* _YOUR ASSIGNMENT_:
Repeat each entry exactly. Drop every image.

* _RAW DATA_:

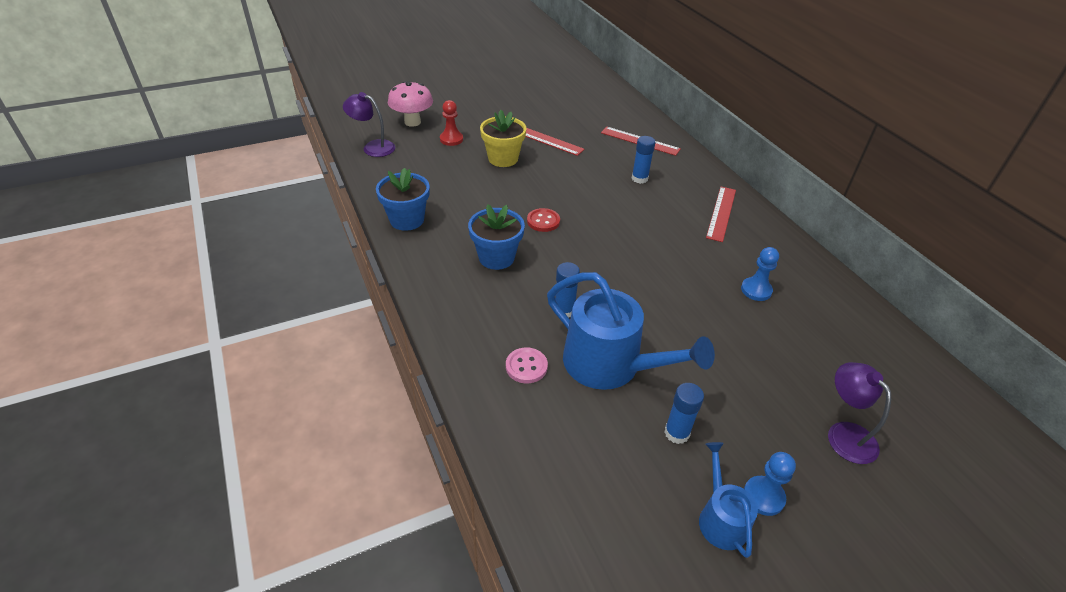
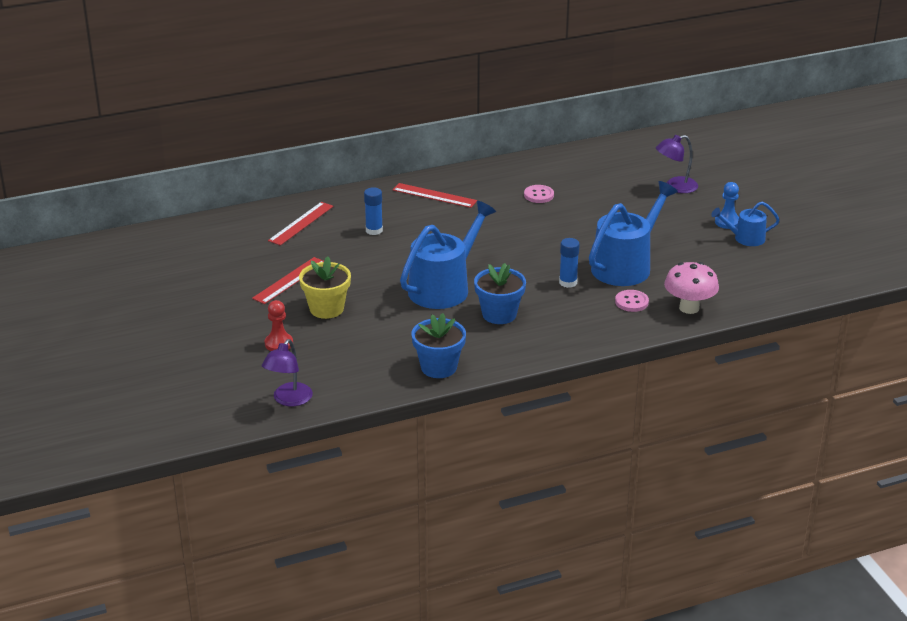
camera: 85 degrees left, 10 degrees down
(412, 122) = (231, 373): pink mushroom -> pink mushroom (689, 308)
(543, 221) = (443, 288): red button -> blue watering can
(676, 433) = (684, 245): blue glue stick -> none
(756, 290) = (538, 195): blue pawn -> pink button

* _EXERCISE OUTPUT_:
camera: 85 degrees left, 10 degrees down
(412, 122) = (231, 373): pink mushroom -> pink mushroom (689, 308)
(543, 221) = (443, 288): red button -> blue watering can
(676, 433) = (684, 245): blue glue stick -> none
(756, 290) = (538, 195): blue pawn -> pink button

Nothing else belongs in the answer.